Directions for this task - Rewrite the lines between the one holding "Trace the roads" and the one holding "2 (motorway): [(14,511),(45,492),(88,485),(140,491),(192,511)]", inclusive, substituting "category" for "class" and leaving everything else unchanged.

(Dataset items)
☆ ☆ ☆ ☆

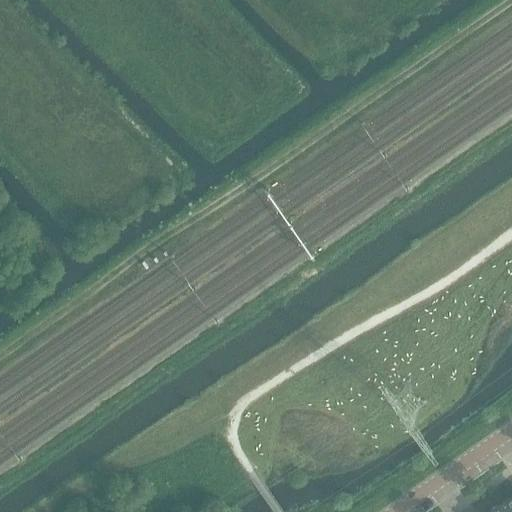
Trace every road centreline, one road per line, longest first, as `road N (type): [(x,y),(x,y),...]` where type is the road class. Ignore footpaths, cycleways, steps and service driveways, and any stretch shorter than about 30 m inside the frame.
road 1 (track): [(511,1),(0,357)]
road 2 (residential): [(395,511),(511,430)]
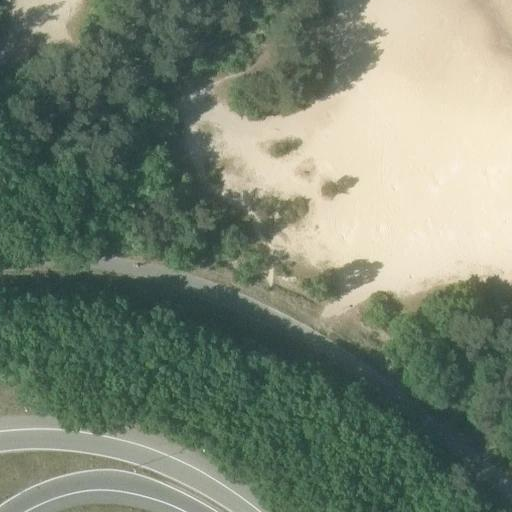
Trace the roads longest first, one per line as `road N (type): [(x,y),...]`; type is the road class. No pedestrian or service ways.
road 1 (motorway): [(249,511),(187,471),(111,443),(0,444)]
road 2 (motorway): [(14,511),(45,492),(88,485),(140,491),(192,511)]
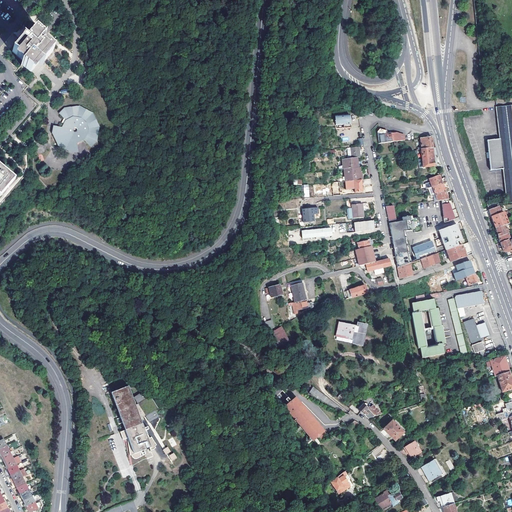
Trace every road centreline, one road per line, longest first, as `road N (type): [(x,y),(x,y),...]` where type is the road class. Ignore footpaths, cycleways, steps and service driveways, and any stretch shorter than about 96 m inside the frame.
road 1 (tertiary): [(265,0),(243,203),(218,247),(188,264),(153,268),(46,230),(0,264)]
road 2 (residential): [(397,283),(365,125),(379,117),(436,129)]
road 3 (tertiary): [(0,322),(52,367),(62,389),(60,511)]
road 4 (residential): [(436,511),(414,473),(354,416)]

☆ ☆ ☆ ☆

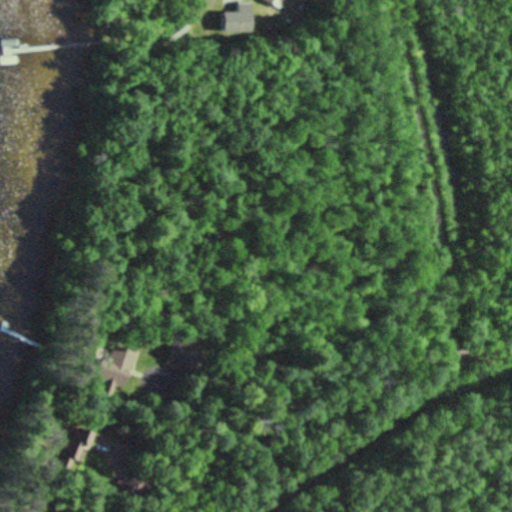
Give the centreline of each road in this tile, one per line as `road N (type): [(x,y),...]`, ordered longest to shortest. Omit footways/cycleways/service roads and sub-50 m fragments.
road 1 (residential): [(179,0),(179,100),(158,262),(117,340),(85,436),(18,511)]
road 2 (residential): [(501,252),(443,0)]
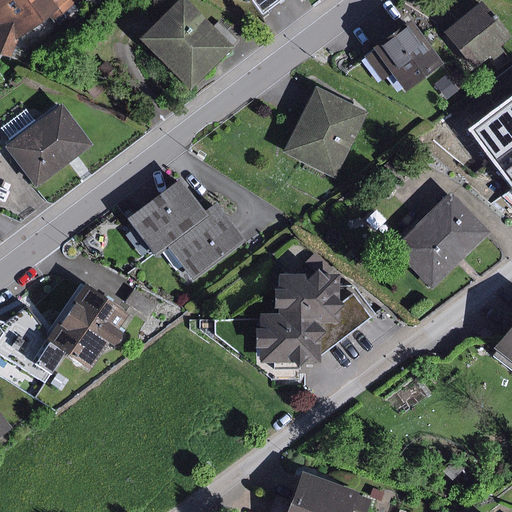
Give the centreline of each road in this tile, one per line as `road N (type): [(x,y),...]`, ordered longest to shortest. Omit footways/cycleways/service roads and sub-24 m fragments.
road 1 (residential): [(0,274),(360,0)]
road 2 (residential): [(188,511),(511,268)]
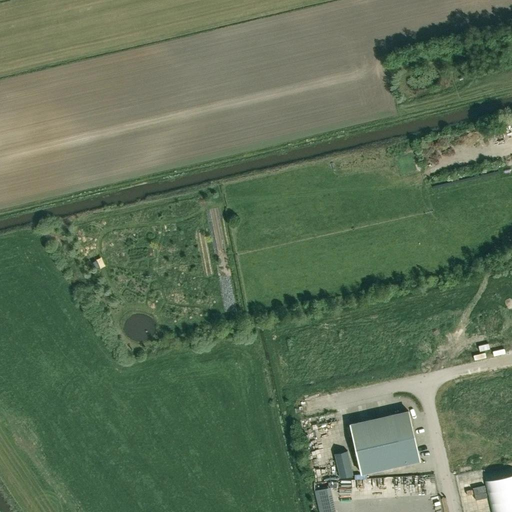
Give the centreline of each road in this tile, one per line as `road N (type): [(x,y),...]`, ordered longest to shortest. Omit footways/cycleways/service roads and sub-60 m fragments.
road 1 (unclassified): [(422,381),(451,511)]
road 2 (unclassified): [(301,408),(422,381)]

☆ ☆ ☆ ☆

Task response -
Trace the roads longest first, one per line as `road N (type): [(x,y),...]`; type is the road category. No pedestrian or service ways.
road 1 (motorway): [(249,511),(187,471),(111,443),(0,444)]
road 2 (motorway): [(14,511),(45,492),(88,485),(140,491),(192,511)]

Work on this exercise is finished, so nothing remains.